═════ DATA

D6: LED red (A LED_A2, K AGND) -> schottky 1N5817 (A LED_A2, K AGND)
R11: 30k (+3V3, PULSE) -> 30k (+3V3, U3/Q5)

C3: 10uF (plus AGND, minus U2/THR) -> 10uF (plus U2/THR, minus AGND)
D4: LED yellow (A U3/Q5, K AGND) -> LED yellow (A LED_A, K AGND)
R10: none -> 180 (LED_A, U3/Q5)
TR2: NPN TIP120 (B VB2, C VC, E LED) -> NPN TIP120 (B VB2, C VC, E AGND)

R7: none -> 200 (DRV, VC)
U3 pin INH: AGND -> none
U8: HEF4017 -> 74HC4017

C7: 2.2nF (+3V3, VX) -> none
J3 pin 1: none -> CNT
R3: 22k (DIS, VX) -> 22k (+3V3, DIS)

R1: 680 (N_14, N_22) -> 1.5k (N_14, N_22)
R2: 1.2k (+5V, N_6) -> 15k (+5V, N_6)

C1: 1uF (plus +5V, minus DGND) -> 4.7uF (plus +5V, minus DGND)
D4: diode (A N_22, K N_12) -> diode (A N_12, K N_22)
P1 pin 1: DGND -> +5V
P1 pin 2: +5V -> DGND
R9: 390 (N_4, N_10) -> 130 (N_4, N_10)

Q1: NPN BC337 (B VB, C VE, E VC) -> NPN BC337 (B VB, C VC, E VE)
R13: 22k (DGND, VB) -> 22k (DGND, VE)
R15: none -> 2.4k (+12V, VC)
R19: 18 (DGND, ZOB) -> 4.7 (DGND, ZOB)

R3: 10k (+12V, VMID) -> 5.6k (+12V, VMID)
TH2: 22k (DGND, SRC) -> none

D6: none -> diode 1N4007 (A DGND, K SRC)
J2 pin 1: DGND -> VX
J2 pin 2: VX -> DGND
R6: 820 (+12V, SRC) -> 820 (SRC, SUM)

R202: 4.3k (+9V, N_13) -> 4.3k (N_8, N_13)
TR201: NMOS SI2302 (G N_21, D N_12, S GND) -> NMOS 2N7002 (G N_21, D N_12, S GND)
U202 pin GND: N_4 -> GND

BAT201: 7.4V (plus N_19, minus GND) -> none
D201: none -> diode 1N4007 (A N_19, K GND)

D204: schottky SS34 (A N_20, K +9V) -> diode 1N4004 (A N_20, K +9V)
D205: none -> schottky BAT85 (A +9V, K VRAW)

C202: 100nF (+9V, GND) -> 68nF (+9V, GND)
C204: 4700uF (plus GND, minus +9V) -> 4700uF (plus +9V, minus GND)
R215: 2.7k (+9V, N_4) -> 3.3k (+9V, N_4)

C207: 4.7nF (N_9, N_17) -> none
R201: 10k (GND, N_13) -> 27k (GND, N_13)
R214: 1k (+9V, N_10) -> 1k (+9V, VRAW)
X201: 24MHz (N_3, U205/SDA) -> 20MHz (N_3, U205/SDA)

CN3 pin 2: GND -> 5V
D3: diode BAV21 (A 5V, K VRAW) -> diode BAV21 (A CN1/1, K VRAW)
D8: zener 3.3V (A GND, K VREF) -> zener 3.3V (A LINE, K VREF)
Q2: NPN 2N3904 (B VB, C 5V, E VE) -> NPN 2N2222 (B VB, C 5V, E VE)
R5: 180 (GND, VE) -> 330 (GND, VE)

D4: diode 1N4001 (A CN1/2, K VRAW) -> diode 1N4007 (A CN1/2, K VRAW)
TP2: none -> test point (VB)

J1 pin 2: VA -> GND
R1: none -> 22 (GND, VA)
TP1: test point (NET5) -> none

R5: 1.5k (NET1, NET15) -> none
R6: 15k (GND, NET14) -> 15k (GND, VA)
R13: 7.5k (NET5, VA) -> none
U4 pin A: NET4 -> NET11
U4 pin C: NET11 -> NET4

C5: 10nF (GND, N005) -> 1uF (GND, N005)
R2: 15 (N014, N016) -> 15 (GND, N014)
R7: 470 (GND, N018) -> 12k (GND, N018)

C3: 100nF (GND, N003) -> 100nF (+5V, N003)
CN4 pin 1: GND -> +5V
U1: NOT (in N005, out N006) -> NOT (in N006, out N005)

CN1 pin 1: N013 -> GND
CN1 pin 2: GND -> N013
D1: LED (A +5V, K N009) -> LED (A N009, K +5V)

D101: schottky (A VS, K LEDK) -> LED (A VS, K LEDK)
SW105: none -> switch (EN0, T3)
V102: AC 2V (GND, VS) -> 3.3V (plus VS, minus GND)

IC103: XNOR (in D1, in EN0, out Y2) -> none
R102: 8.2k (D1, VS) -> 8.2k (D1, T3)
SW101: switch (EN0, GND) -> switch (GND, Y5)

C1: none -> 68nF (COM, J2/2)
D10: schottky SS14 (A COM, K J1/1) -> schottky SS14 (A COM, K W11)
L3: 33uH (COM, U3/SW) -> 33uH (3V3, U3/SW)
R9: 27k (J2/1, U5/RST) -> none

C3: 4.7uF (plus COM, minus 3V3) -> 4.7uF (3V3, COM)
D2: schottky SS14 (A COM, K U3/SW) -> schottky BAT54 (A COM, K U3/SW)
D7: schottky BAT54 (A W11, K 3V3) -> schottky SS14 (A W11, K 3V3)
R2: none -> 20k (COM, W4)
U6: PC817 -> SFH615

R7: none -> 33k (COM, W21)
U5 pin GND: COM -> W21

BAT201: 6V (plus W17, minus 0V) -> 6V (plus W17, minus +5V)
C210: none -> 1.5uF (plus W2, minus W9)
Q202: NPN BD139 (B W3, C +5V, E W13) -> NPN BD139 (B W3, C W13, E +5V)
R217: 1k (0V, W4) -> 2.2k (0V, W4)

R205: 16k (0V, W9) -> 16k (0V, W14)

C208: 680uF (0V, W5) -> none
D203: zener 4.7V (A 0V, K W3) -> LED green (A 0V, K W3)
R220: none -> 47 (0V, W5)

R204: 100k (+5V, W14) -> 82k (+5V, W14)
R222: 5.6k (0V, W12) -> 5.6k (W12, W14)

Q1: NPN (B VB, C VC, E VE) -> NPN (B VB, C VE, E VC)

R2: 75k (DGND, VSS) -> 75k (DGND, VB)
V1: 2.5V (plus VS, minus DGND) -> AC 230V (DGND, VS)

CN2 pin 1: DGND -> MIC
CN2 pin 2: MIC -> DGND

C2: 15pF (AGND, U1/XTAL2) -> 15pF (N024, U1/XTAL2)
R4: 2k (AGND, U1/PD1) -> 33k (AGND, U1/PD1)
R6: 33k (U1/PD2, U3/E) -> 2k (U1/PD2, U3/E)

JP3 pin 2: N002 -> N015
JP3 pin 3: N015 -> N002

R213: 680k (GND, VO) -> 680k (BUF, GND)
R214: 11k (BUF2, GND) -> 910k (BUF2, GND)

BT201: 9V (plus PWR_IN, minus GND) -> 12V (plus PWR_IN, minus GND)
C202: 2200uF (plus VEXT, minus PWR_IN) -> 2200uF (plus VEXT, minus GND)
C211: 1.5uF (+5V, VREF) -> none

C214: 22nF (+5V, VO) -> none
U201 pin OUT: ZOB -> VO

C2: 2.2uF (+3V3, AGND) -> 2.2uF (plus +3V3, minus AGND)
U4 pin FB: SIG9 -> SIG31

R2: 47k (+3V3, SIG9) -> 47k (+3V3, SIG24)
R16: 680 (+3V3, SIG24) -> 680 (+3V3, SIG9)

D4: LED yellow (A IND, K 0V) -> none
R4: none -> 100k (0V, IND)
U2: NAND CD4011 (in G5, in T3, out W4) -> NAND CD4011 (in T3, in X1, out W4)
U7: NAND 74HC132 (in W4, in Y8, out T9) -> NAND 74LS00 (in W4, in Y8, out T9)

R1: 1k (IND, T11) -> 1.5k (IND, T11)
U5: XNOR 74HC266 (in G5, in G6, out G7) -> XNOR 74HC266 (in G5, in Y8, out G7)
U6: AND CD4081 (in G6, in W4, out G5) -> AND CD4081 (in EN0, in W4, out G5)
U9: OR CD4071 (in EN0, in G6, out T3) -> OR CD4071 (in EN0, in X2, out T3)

══════════

▶ WHAT YOU ARE ASKED TO DO
Restate word for word the lines running from the line that holds "JP3 pin 3: N015 -> N002" to the final line of the entries.

▶ EXPECTED ANSWER
JP3 pin 3: N015 -> N002

R213: 680k (GND, VO) -> 680k (BUF, GND)
R214: 11k (BUF2, GND) -> 910k (BUF2, GND)

BT201: 9V (plus PWR_IN, minus GND) -> 12V (plus PWR_IN, minus GND)
C202: 2200uF (plus VEXT, minus PWR_IN) -> 2200uF (plus VEXT, minus GND)
C211: 1.5uF (+5V, VREF) -> none

C214: 22nF (+5V, VO) -> none
U201 pin OUT: ZOB -> VO

C2: 2.2uF (+3V3, AGND) -> 2.2uF (plus +3V3, minus AGND)
U4 pin FB: SIG9 -> SIG31

R2: 47k (+3V3, SIG9) -> 47k (+3V3, SIG24)
R16: 680 (+3V3, SIG24) -> 680 (+3V3, SIG9)

D4: LED yellow (A IND, K 0V) -> none
R4: none -> 100k (0V, IND)
U2: NAND CD4011 (in G5, in T3, out W4) -> NAND CD4011 (in T3, in X1, out W4)
U7: NAND 74HC132 (in W4, in Y8, out T9) -> NAND 74LS00 (in W4, in Y8, out T9)

R1: 1k (IND, T11) -> 1.5k (IND, T11)
U5: XNOR 74HC266 (in G5, in G6, out G7) -> XNOR 74HC266 (in G5, in Y8, out G7)
U6: AND CD4081 (in G6, in W4, out G5) -> AND CD4081 (in EN0, in W4, out G5)
U9: OR CD4071 (in EN0, in G6, out T3) -> OR CD4071 (in EN0, in X2, out T3)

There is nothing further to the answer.